Dataset entries
-------------------------
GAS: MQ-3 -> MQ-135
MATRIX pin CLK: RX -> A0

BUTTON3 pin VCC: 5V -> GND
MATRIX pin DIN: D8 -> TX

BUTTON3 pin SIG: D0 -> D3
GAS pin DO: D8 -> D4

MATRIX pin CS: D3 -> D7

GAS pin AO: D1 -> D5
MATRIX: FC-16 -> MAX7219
-------------------------
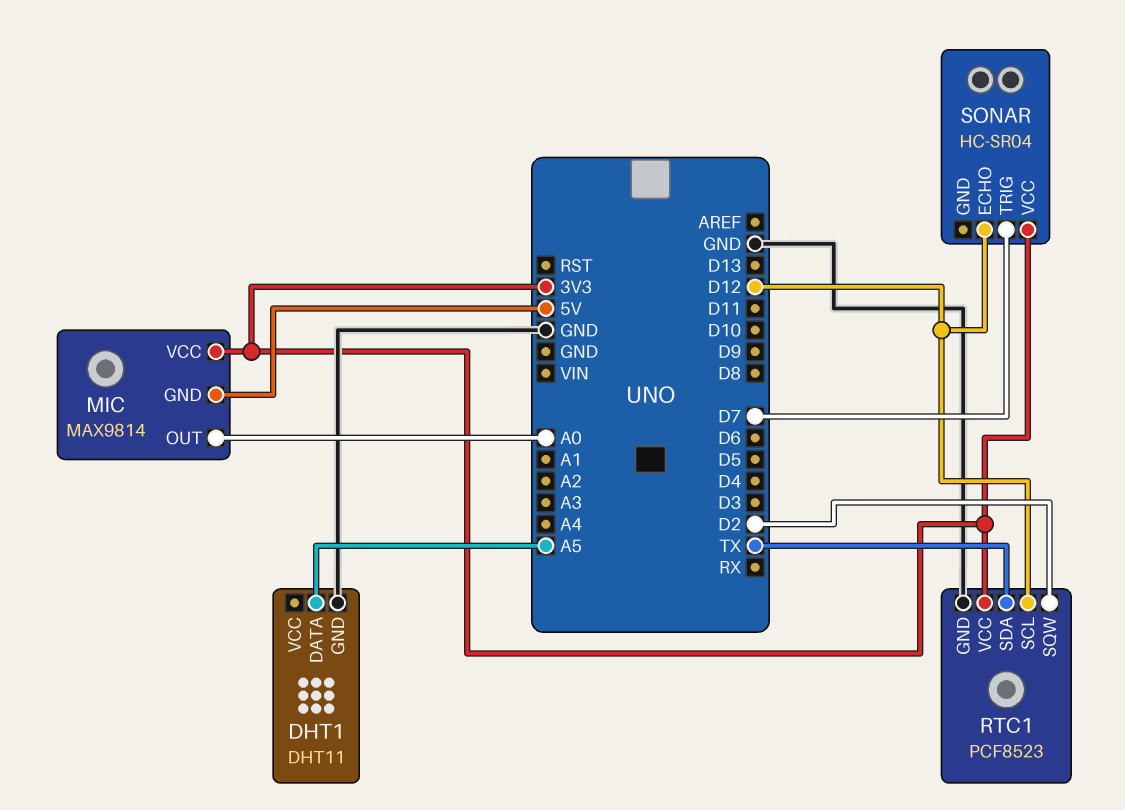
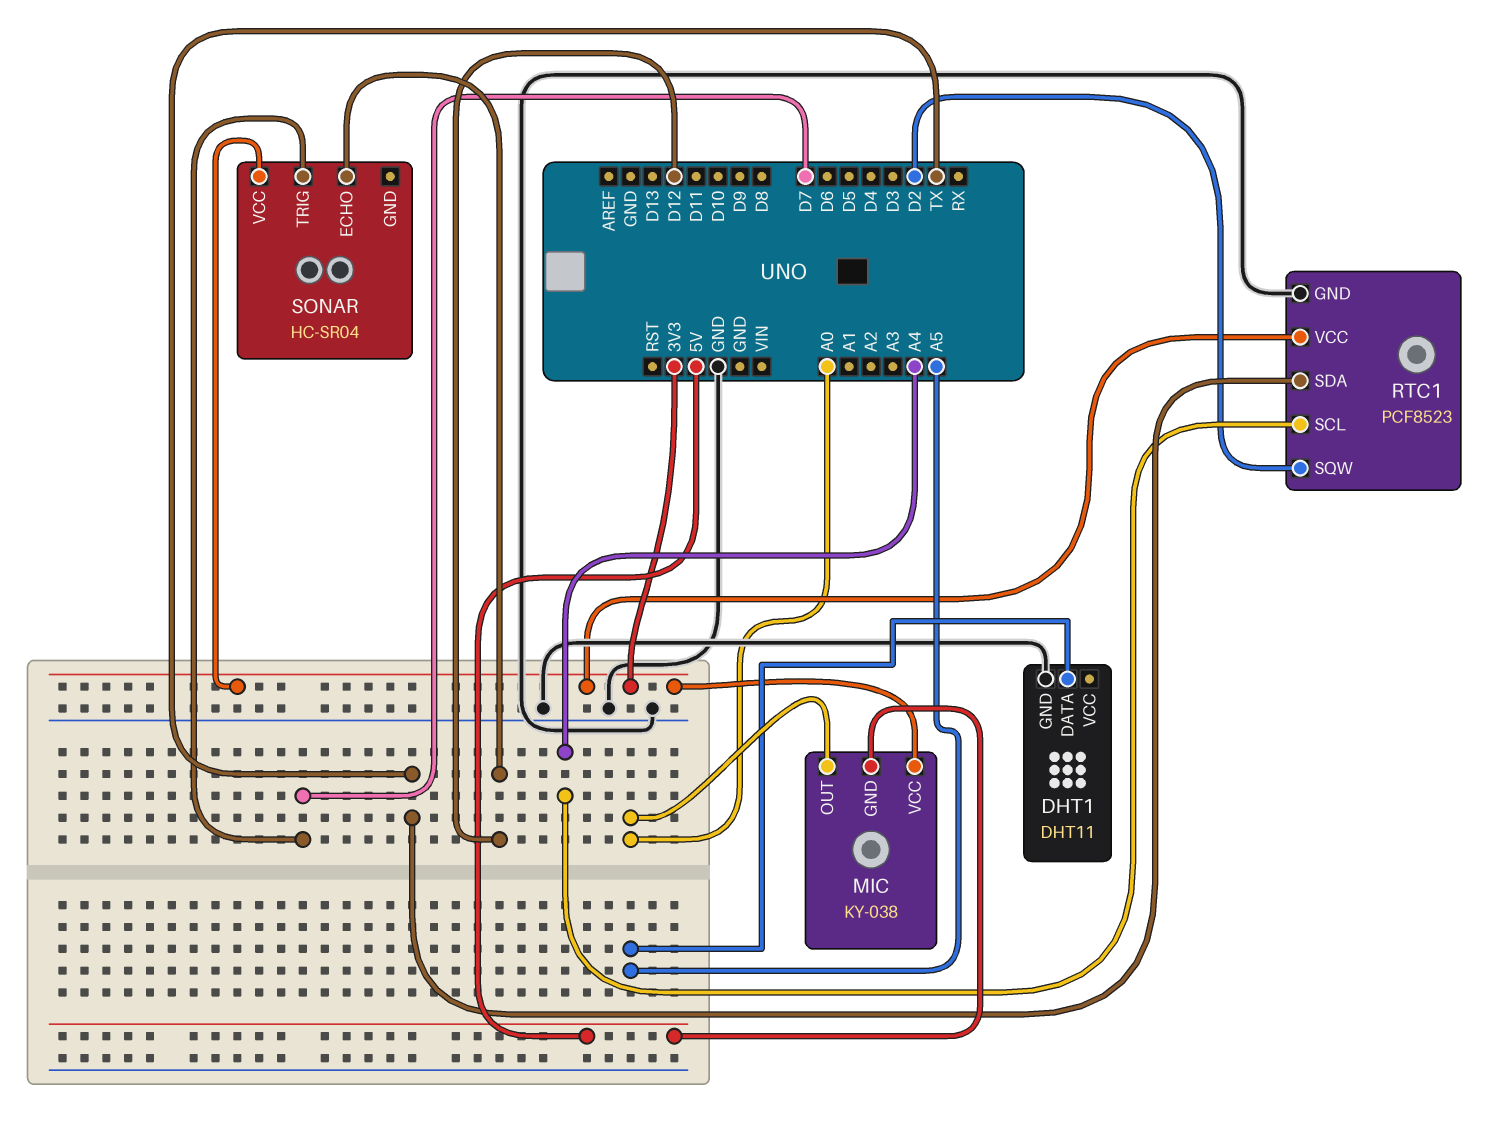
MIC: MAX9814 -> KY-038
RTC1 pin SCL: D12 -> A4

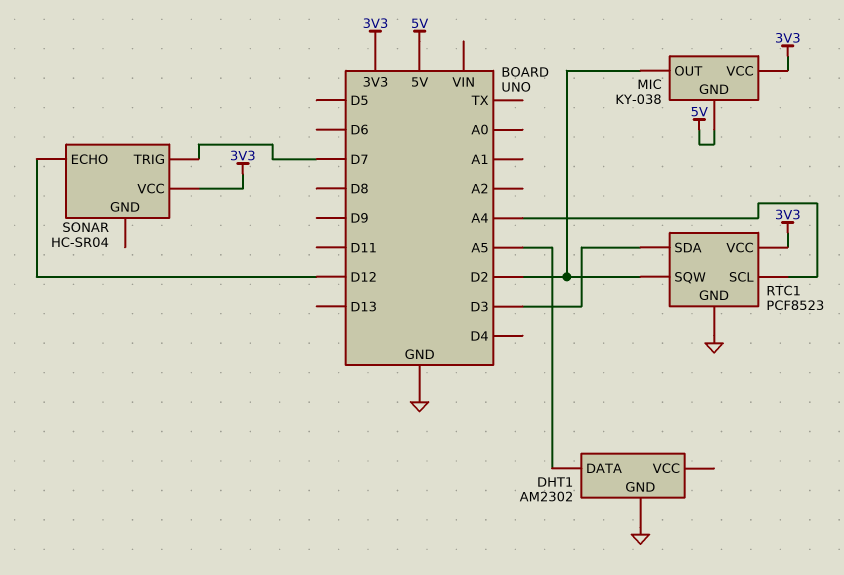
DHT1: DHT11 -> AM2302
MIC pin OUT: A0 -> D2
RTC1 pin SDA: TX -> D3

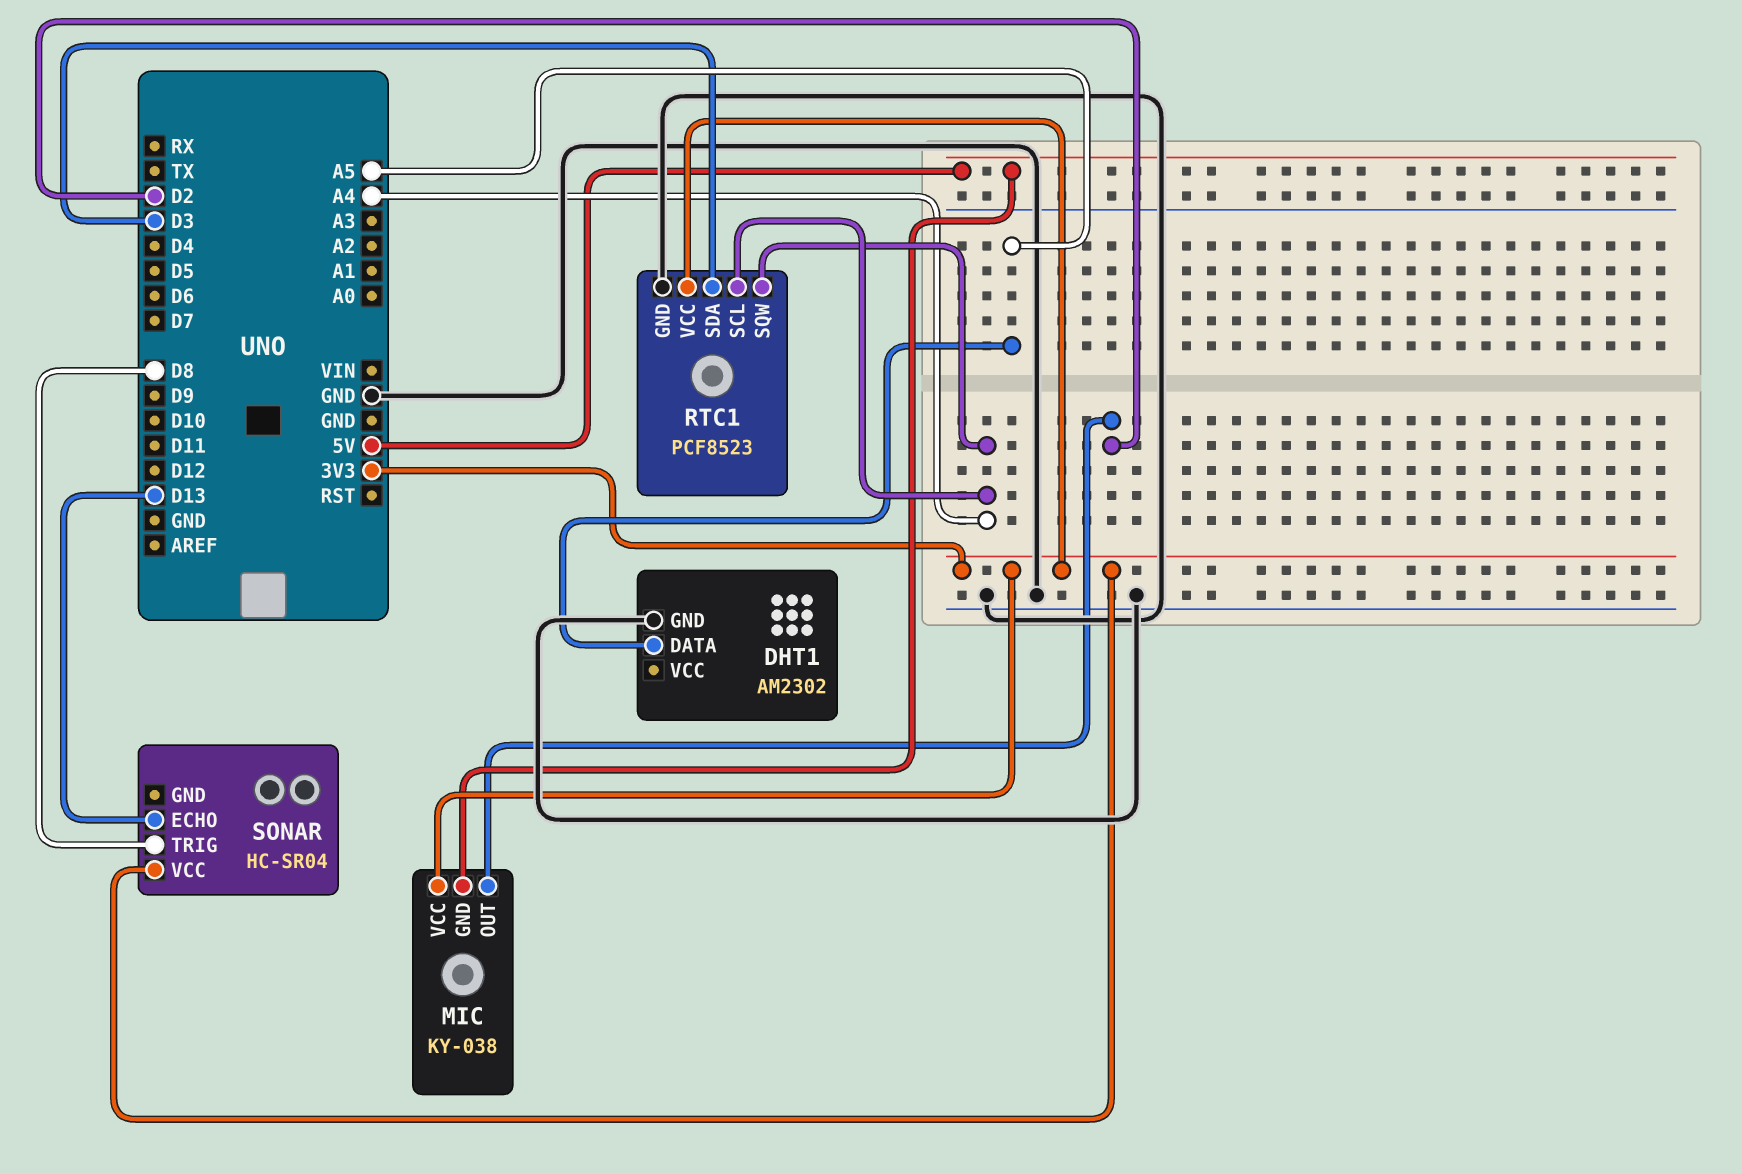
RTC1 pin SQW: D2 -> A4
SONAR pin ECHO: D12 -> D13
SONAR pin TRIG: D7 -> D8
-------------------------
## PROBLEM TO SOLVE
Starting at the line above that contains "RTC1 pin SCL: D12 -> A4", transcribe every line exactly through the line that contains "SONAR pin TRIG: D7 -> D8", including that last one, and skip the pictures.

## THE COMPLETED TASK
RTC1 pin SCL: D12 -> A4

DHT1: DHT11 -> AM2302
MIC pin OUT: A0 -> D2
RTC1 pin SDA: TX -> D3

RTC1 pin SQW: D2 -> A4
SONAR pin ECHO: D12 -> D13
SONAR pin TRIG: D7 -> D8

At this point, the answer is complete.